START STUDY MATERIAL

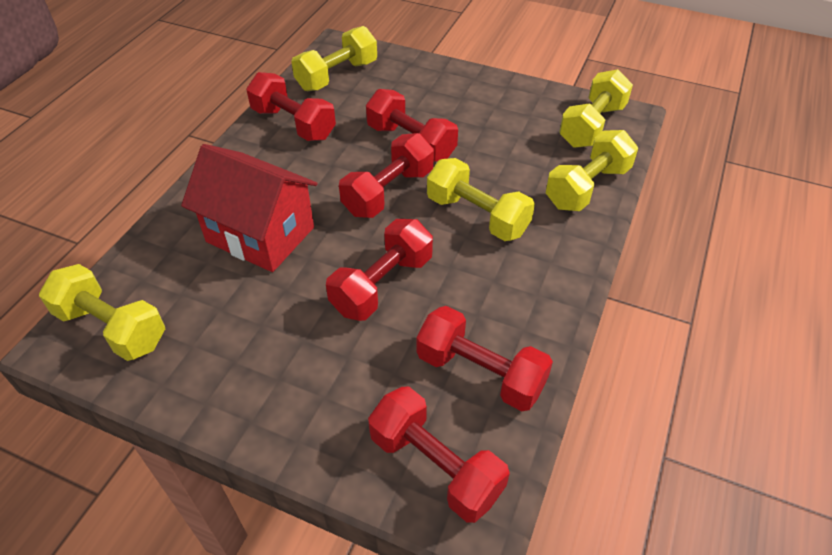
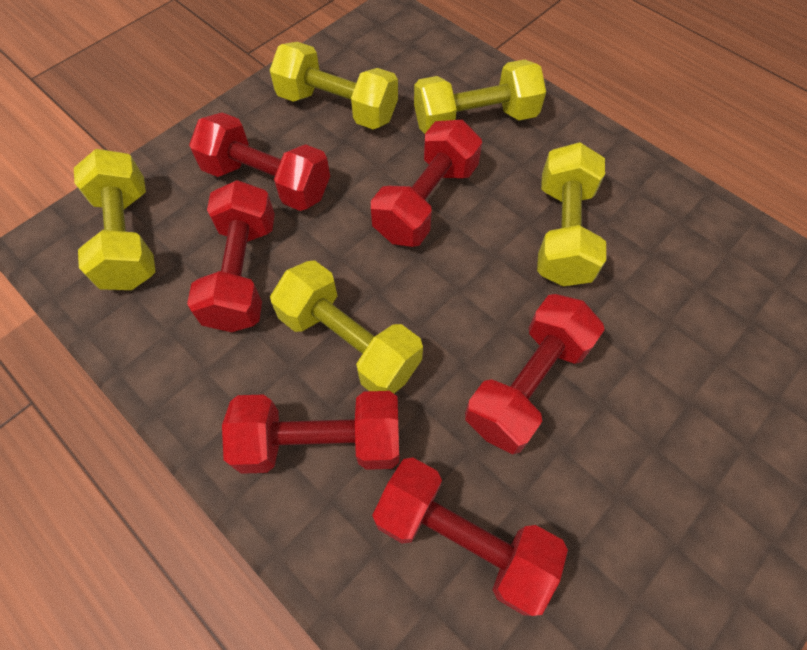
red house: 1 -> 0

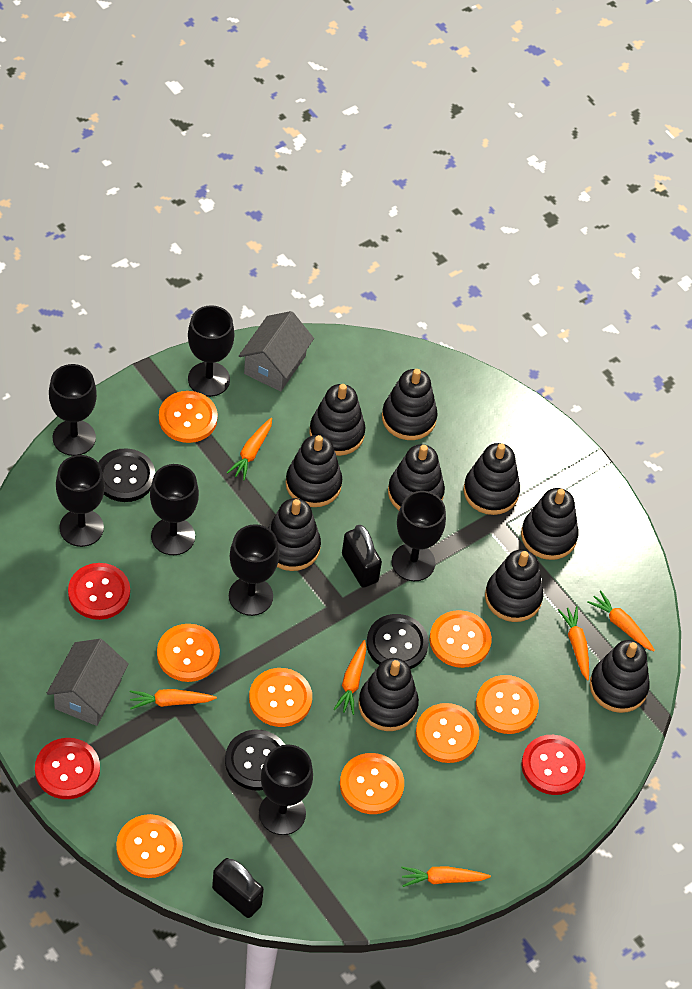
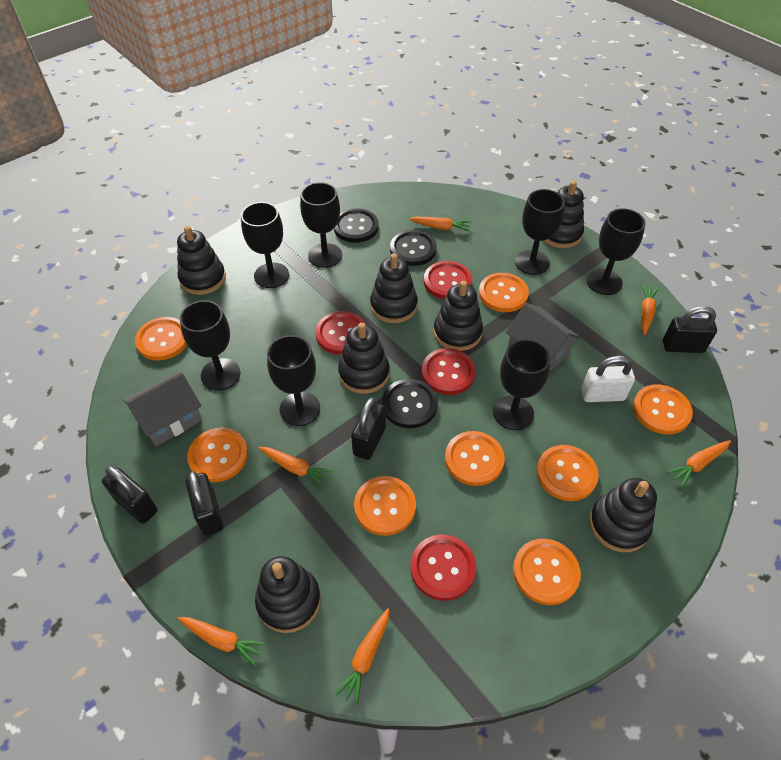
black padlock: 2 -> 4
black stacking toy: 10 -> 7
red button: 3 -> 4
white padlock: 0 -> 1

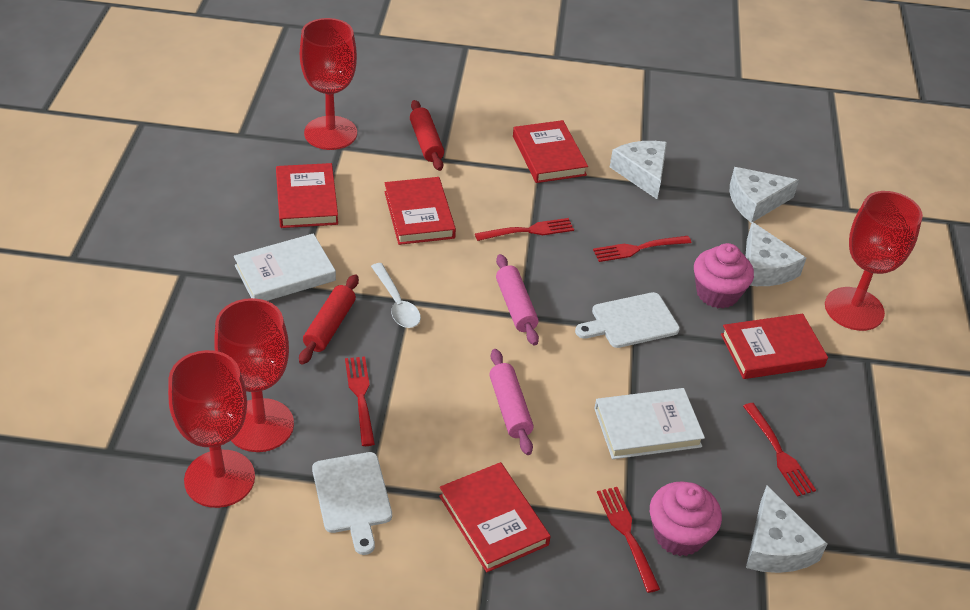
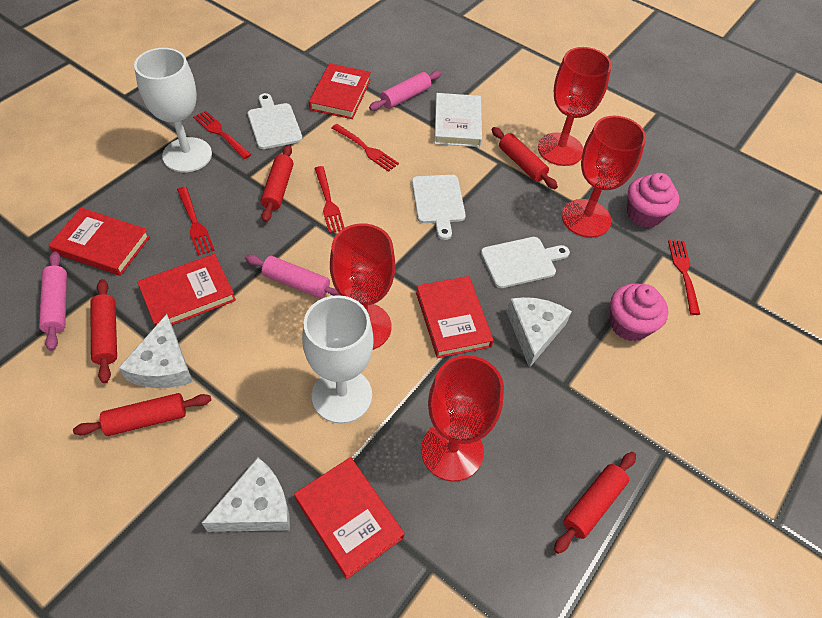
pink rolling pin: 2 -> 3
red rolling pin: 2 -> 5
white book: 2 -> 1
white cheese: 4 -> 3
white cutting board: 2 -> 3
white goblet: 0 -> 2
white spoon: 1 -> 0

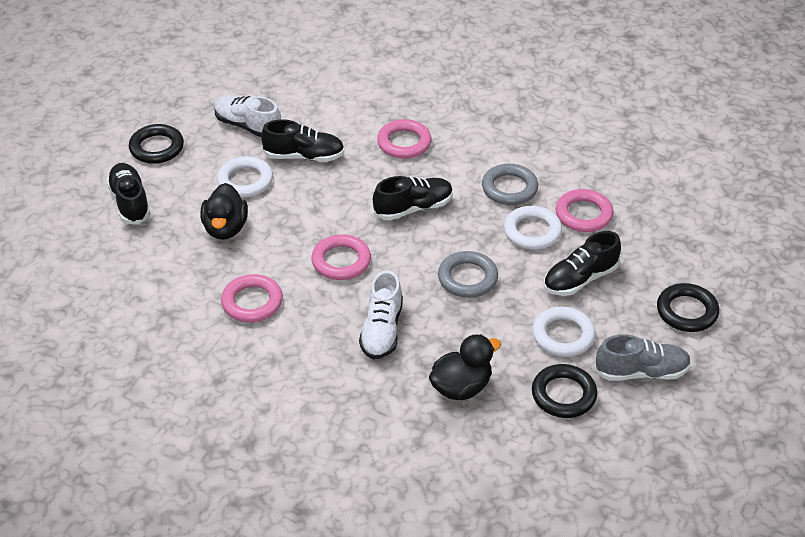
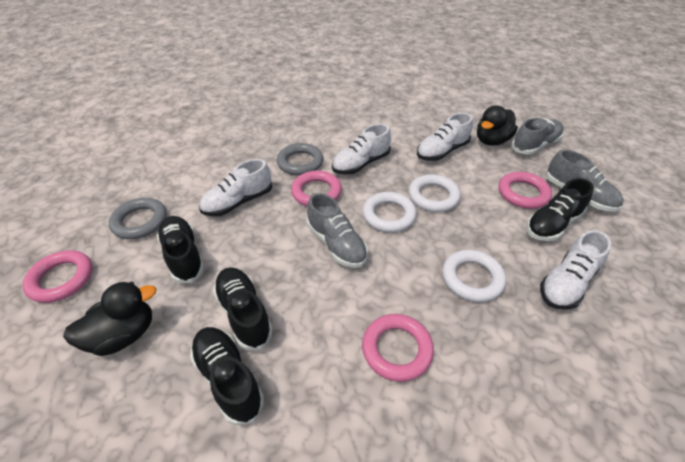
black ring: 3 -> 0
grey shoe: 1 -> 3
white shoe: 2 -> 4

END STUDY MATERIAL

The listing above must be given again exactly, minus its pictures.

◆ REPLY ◆
red house: 1 -> 0

black padlock: 2 -> 4
black stacking toy: 10 -> 7
red button: 3 -> 4
white padlock: 0 -> 1

pink rolling pin: 2 -> 3
red rolling pin: 2 -> 5
white book: 2 -> 1
white cheese: 4 -> 3
white cutting board: 2 -> 3
white goblet: 0 -> 2
white spoon: 1 -> 0

black ring: 3 -> 0
grey shoe: 1 -> 3
white shoe: 2 -> 4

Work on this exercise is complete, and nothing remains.